WHAT TO WORK ON:
Gather every line of the entries below that contains the string "kern", matching case exactly.

— START GIVEN RECORDS —

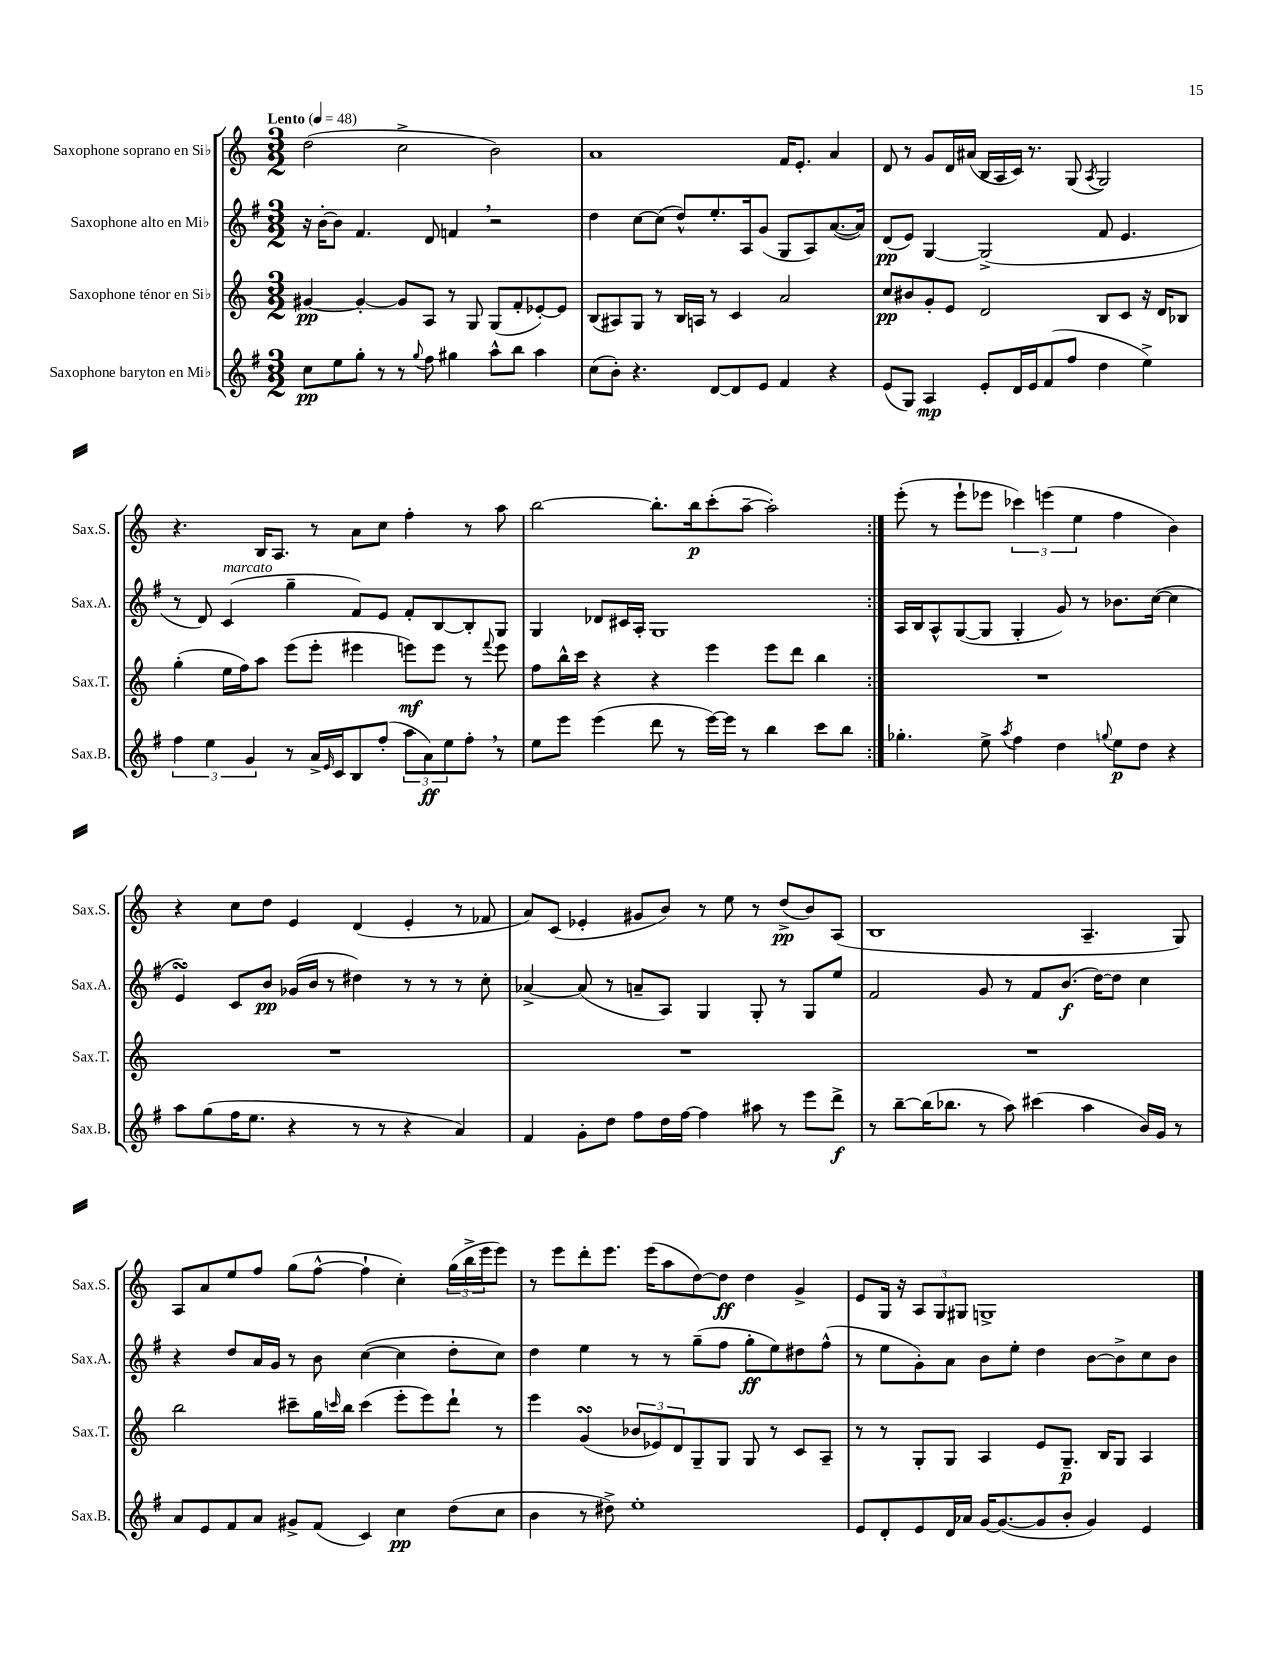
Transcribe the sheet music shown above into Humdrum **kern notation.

**kern	**kern	**kern	**kern
*staff4	*staff3	*staff2	*staff1
*clefG2	*clefG2	*clefG2	*clefG2
*k[f#]	*k[]	*k[f#]	*k[]
*M3/2	*M3/2	*M3/2	*M3/2
*MM48	*MM48	*MM48	*MM48
8cc	[4g#	16r	(2dd
.	.	[16b'	.
8ee	.	8b]	.
8gg'	4g#'_	4.f#	.
8r	.	.	.
8r	8g#]	.	2cc^
8qqgg	.	.	.
8ff#	8A	8d	.
4gg#	8r	4f	.
.	8G	.	.
8aa^^	(8G	2r	2b)
8bb	8f'	.	.
4aa	[8e-')	.	.
.	8e-]	.	.
=	=	=	=
(8cc	(8B	4dd	1a
8b')	8A#)	.	.
4.r	8G	[8cc	.
.	8r	(8cc]	.
.	16B	8dd^^)	.
.	16A	.	.
[8d	8r	8.ee'	.
8d]	4c	.	.
.	.	16A	.
8e	.	(8g	.
4f#	2a	8G	16f
.	.	.	8.e'
.	.	8A)	.
4r	.	([8.a	4a
.	.	16a])	.
=	=	=	=
(8e	8cc	(8d	8d
8G)	8b#	8e)	8r
4A	8g'	[4G	8g
.	8e	.	16d
.	.	.	(16a#
8e'	2d	(2G^]	16B
.	.	.	16A
16d	.	.	16c)
16e	.	.	8.r
(8f#	.	.	.
8ff#	.	.	(8G
.	.	.	8qA
4dd	8B	8f#	2G)
.	8c	4.e	.
4ee^)	16r	.	.
.	16d	.	.
.	8B-	.	.
=	=	=	=
6ff#	(4gg'	8r	4.r
.	.	8d)	.
6ee	.	.	.
.	16ee	(4c	.
.	16ff)	.	.
6g	.	.	.
.	8aa	.	16B
.	.	.	8.A
8r	(8eee	4gg~	.
16a^	8eee'	.	8r
16qqe	.	.	.
16c	.	.	.
8B	4eee#	8f#)	8a
(8ff#'	.	8e	8cc
12aa	8eee)	8f#'	4ff'
12a)	.	.	.
.	8eee	[8B	.
12ee	.	.	.
8ff#'	8r	8B']	8r
.	8qqfff	.	.
8r	8eee	8G	8aa
=	=	=	=
8ee	8ff	4G	[2bb
8eee	16bb^^	.	.
.	16ccc	.	.
(4eee	4r	8d-	.
.	.	16c#	.
.	.	16A'	.
8ddd	4r	1G	8.bb']
8r	.	.	.
.	.	.	16bb
[16eee)	4eee	.	(8ccc'
16eee]	.	.	.
8r	.	.	[8aa~
4bb	8eee	.	2aa'])
.	8ddd	.	.
8ccc	4bb	.	.
8bb	.	.	.
=:|!	=:|!	=:|!	=:|!
4.gg-'	1.r	16A	(8eee'
.	.	16B	.
.	.	8A^^	8r
.	.	([8G	8eee`
8ee^	.	8G]	8eee-
8qaa	.	.	.
4ff#	.	4G'	6ccc-)
.	.	.	(6eee
4dd	.	8g)	.
.	.	.	6ee
.	.	8r	.
8qqgg	.	.	.
8ee	.	8.b-	4ff
8dd	.	.	.
.	.	([16cc	.
4r	.	4cc]	4b)
=	=	=	=
8aa	1.r	4e)	4r
(8gg	.	.	.
16ff#	.	8c	8cc
8.ee	.	.	.
.	.	8b	8dd
4r	.	(16g-	4e
.	.	16b	.
.	.	8r	.
8r	.	4dd#)	(4d
8r	.	.	.
4r	.	8r	4e'
.	.	8r	.
4a)	.	8r	8r
.	.	8cc'	8f-
=	=	=	=
4f#	1.r	[4a-^	8a)
.	.	.	(8c
8g'	.	(8a-]	4e-'
8dd	.	8r	.
8ff#	.	8a~	8g#
16dd	.	8A)	8b)
[16ff#	.	.	.
4ff#]	.	4G	8r
.	.	.	8ee
8aa#	.	8G'	8r
8r	.	8r	(8dd^
8eee	.	8G	8b)
8ddd^	.	8ee	(8A
=	=	=	=
8r	1.r	2f#	1B
[8bb~	.	.	.
(16bb]	.	.	.
8.bb-	.	.	.
8r	.	8g	.
8aa)	.	8r	.
(4ccc#	.	8f#	.
.	.	(8.b	.
4aa	.	.	4.A~
.	.	[16dd)	.
.	.	8dd]	.
16b)	.	4cc	.
16g	.	.	.
8r	.	.	8G)
=	=	=	=
8a	2bb	4r	8A
8e	.	.	8a
8f#	.	8dd	8ee
8a	.	16a	8ff
.	.	16g	.
8g#^	8ccc#~	8r	(8gg
(8f#	16gg	8b	[8ff^^
.	16qqccc	.	.
.	16bb	.	.
4c)	(4ccc	([4cc	4ff`]
4cc	8eee'	4cc]	4cc')
.	8eee)	.	.
(8dd	8ddd`	8dd'	(24gg
.	.	.	24bb^
.	.	.	24eee
8cc	8r	8cc)	8eee)
=	=	=	=
4b	4eee	4dd	8r
.	.	.	8eee
8r	(4g	4ee	8ddd'
8dd#^)	.	.	8.eee
1ee'	12b-	8r	.
.	.	.	(16eee
.	12e-)	.	.
.	.	8r	8aa
.	12d	.	.
.	8G~	(8gg~	[8dd)
.	8G	8ff#	8dd]
.	8G	8gg'	4dd
.	8r	8ee)	.
.	8c	8dd#	4g^
.	8A~	(8ff#^^	.
=	=	=	=
8e	8r	8r	8e
8d'	8r	8ee	16G
.	.	.	16r
8e	8G'	8g')	12A
.	.	.	12G
16d	8G	8a	.
.	.	.	12G#
16a-	.	.	.
[16g	4A	8b	1G^
(8.g_	.	.	.
.	.	8ee'	.
8g]	8e	4dd	.
8b'	8.G~	.	.
4g)	.	[8b	.
.	16B	.	.
.	8G	8b^]	.
4e	4A	8cc	.
.	.	8b	.
==	==	==	==
*-	*-	*-	*-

— END GIVEN RECORDS —

RESPONSE FOR THIS EXERCISE:
Transcribe the sheet music shown above into Humdrum **kern notation.
**kern	**kern	**kern	**kern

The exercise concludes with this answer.